Work out how many lines in the data below contain the string "minus", and reply with that figure alone.

************

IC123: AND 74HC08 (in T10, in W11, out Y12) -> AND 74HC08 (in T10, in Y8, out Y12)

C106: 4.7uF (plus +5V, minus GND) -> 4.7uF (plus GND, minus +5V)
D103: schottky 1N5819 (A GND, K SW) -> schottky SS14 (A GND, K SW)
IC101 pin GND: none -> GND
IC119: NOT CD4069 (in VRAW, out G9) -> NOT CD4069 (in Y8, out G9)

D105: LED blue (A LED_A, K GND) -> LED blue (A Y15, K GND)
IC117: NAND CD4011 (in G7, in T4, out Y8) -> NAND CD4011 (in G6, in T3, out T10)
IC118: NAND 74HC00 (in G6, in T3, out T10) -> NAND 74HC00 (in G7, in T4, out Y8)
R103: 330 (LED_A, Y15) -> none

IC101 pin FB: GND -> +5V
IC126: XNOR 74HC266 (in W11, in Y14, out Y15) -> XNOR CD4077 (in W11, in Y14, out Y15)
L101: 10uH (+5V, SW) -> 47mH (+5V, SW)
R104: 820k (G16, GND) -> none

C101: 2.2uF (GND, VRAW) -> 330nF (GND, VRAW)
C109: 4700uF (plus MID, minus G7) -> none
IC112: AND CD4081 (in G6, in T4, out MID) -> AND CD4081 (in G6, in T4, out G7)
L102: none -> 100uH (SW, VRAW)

************

* WORKED SOLUTION: 2